**What is being asked:**
Return the data below unaltered, but strip out the pictures.

--------------------------------

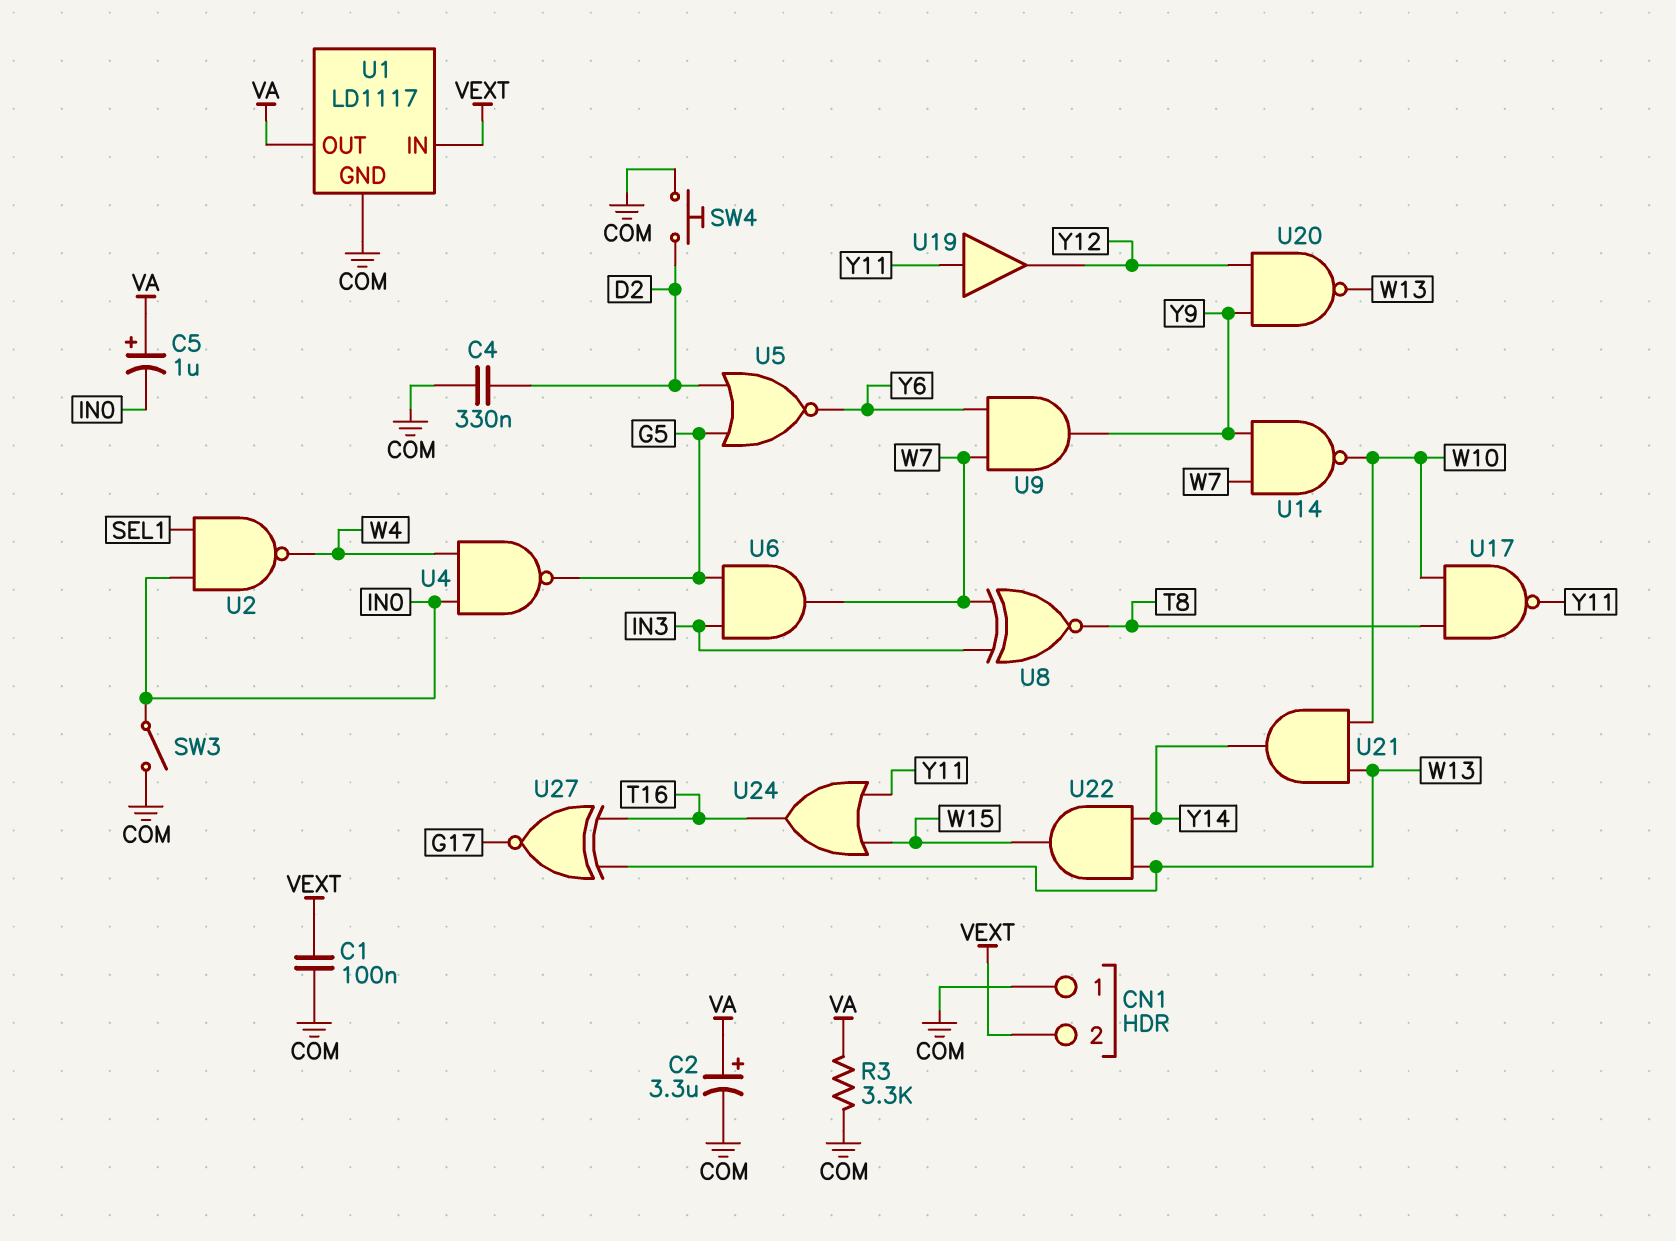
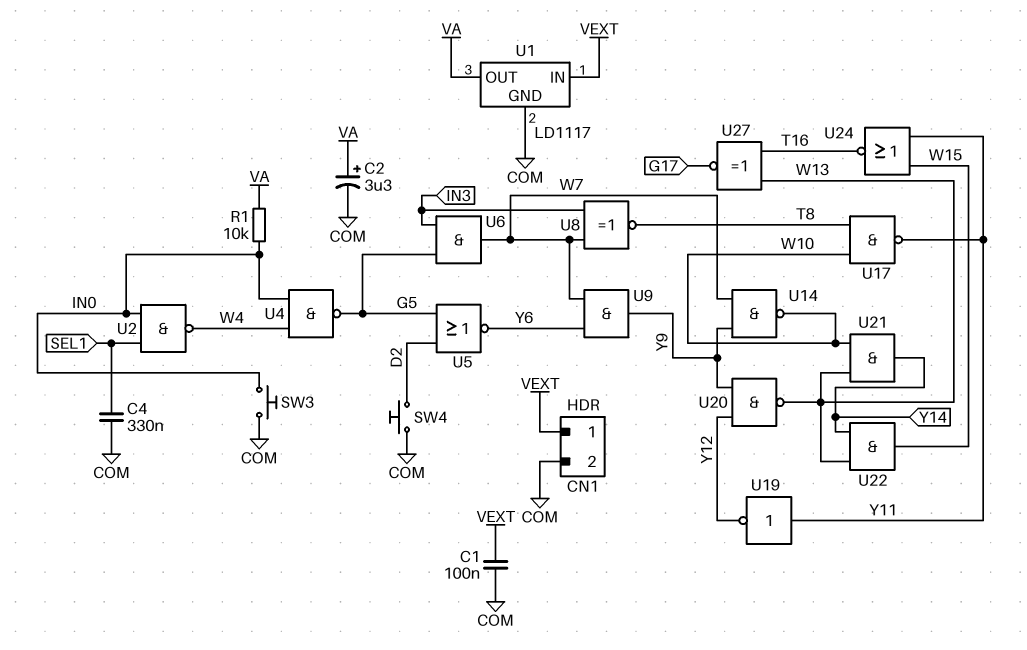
C4: 330nF (COM, D2) -> 330nF (COM, SEL1)
C5: 1uF (plus VA, minus IN0) -> none
CN1 pin 1: COM -> VEXT
CN1 pin 2: VEXT -> COM
R1: none -> 10k (IN0, VA)
R3: 3.3k (COM, VA) -> none
SW3: switch (COM, IN0) -> button (COM, IN0)
U19: buffer (in Y11, out Y12) -> NOT (in Y11, out Y12)
U24: OR (in W15, in Y11, out T16) -> NOR (in W15, in Y11, out T16)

--------------------------------

**Solution to this exercise:**
C4: 330nF (COM, D2) -> 330nF (COM, SEL1)
C5: 1uF (plus VA, minus IN0) -> none
CN1 pin 1: COM -> VEXT
CN1 pin 2: VEXT -> COM
R1: none -> 10k (IN0, VA)
R3: 3.3k (COM, VA) -> none
SW3: switch (COM, IN0) -> button (COM, IN0)
U19: buffer (in Y11, out Y12) -> NOT (in Y11, out Y12)
U24: OR (in W15, in Y11, out T16) -> NOR (in W15, in Y11, out T16)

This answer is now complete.